RECORD EXCERPTS ▸
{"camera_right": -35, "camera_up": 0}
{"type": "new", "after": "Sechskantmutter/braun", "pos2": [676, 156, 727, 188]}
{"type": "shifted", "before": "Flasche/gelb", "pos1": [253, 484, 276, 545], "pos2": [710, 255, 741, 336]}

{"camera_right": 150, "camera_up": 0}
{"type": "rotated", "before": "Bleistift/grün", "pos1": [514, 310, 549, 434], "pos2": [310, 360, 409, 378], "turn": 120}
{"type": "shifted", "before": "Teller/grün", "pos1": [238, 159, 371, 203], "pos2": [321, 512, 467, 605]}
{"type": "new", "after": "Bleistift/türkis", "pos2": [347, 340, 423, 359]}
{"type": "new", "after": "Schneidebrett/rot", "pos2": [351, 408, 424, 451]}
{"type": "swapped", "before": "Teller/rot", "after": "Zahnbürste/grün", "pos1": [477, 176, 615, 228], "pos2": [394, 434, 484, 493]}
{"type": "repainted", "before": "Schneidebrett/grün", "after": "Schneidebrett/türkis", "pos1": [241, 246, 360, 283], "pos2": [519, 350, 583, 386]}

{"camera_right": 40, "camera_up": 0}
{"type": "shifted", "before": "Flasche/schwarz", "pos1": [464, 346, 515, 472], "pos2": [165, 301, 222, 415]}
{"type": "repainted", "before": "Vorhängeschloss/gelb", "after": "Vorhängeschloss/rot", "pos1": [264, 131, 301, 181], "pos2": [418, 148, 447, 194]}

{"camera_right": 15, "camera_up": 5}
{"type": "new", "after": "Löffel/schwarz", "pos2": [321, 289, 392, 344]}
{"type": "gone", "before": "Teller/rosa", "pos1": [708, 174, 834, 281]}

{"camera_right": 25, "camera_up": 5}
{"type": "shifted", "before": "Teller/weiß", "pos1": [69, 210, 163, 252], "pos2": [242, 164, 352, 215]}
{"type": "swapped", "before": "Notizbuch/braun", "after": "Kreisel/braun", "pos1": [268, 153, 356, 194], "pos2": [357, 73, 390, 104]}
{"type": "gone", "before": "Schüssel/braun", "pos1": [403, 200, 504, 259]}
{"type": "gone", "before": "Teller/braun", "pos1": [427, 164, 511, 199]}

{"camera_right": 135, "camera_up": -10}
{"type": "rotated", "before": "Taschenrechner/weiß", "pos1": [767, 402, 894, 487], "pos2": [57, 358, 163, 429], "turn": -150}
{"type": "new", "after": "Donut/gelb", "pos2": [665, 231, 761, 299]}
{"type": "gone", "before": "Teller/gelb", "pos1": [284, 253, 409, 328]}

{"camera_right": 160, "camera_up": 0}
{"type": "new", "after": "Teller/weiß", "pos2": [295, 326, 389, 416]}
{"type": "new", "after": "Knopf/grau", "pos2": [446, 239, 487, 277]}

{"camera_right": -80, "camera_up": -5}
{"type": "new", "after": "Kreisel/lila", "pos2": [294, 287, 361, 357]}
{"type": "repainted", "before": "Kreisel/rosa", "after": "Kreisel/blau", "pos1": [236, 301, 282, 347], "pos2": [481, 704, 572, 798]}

WHAT TO DO ▸ Show a copy of each line from the records above in which the string "weiß" occurs.

RESPONSE AREA ▸
{"type": "shifted", "before": "Teller/weiß", "pos1": [69, 210, 163, 252], "pos2": [242, 164, 352, 215]}
{"type": "rotated", "before": "Taschenrechner/weiß", "pos1": [767, 402, 894, 487], "pos2": [57, 358, 163, 429], "turn": -150}
{"type": "new", "after": "Teller/weiß", "pos2": [295, 326, 389, 416]}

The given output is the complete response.